#### Records to use
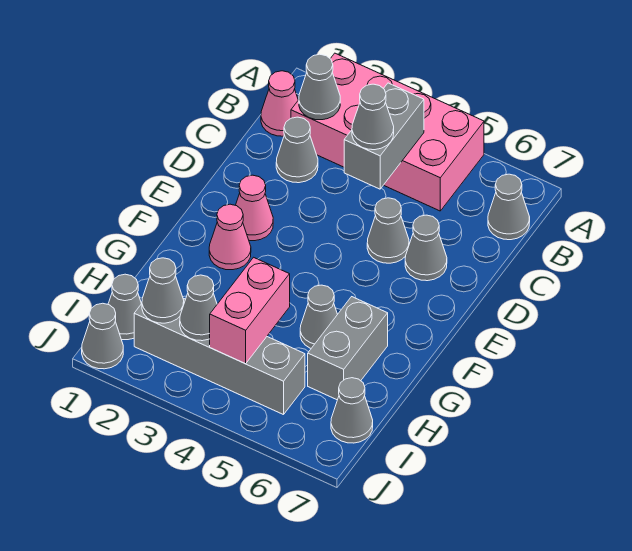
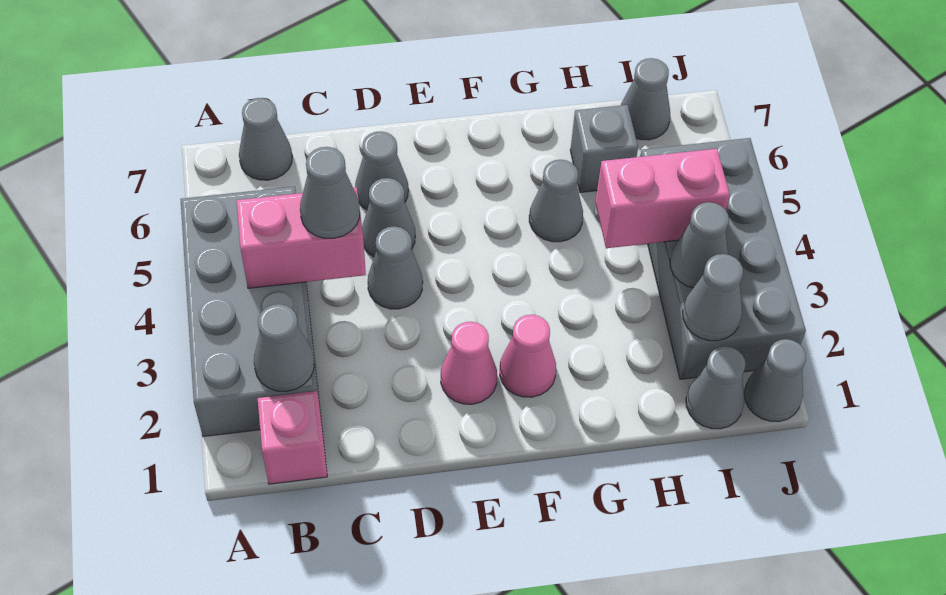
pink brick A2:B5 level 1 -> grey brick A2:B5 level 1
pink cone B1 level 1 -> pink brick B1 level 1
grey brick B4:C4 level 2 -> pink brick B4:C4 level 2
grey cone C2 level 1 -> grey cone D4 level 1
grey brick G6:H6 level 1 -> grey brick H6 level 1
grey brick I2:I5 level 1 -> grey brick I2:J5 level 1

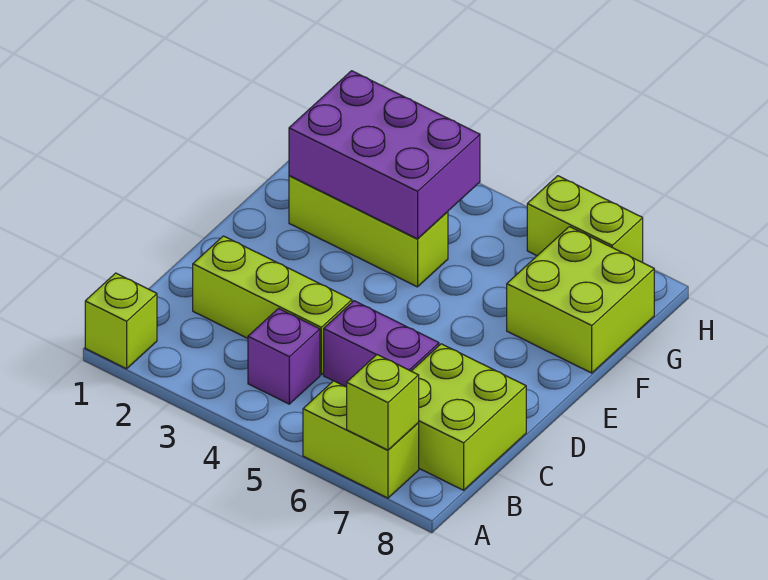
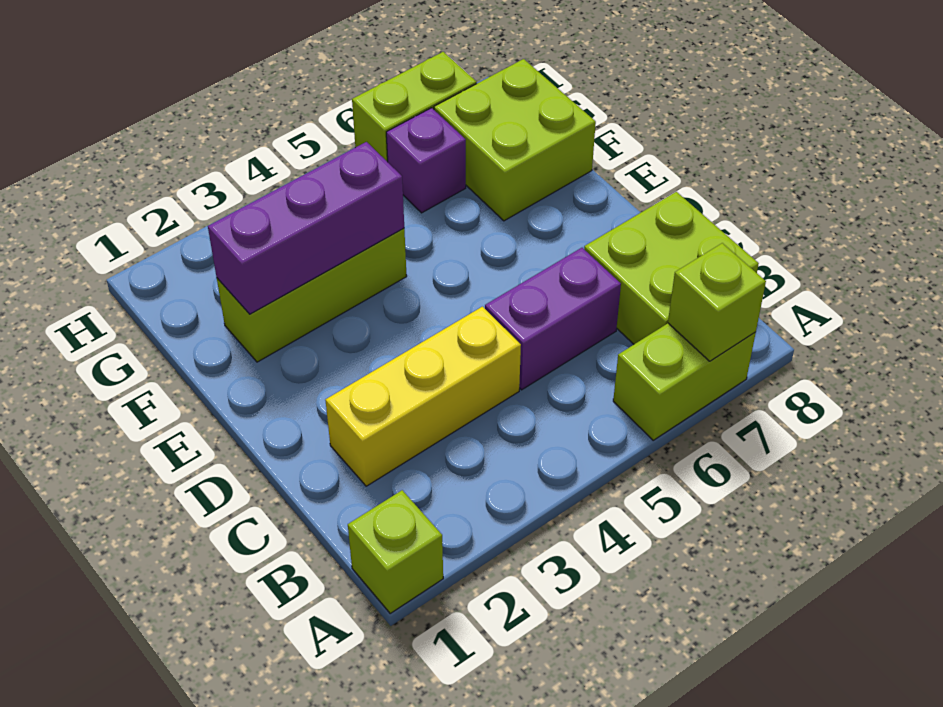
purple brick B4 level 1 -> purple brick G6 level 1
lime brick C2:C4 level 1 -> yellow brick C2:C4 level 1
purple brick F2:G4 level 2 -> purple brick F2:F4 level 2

#### Exercise brief
Extract all the entries word for word; omit any pictures.

#### Exercise solution
pink brick A2:B5 level 1 -> grey brick A2:B5 level 1
pink cone B1 level 1 -> pink brick B1 level 1
grey brick B4:C4 level 2 -> pink brick B4:C4 level 2
grey cone C2 level 1 -> grey cone D4 level 1
grey brick G6:H6 level 1 -> grey brick H6 level 1
grey brick I2:I5 level 1 -> grey brick I2:J5 level 1

purple brick B4 level 1 -> purple brick G6 level 1
lime brick C2:C4 level 1 -> yellow brick C2:C4 level 1
purple brick F2:G4 level 2 -> purple brick F2:F4 level 2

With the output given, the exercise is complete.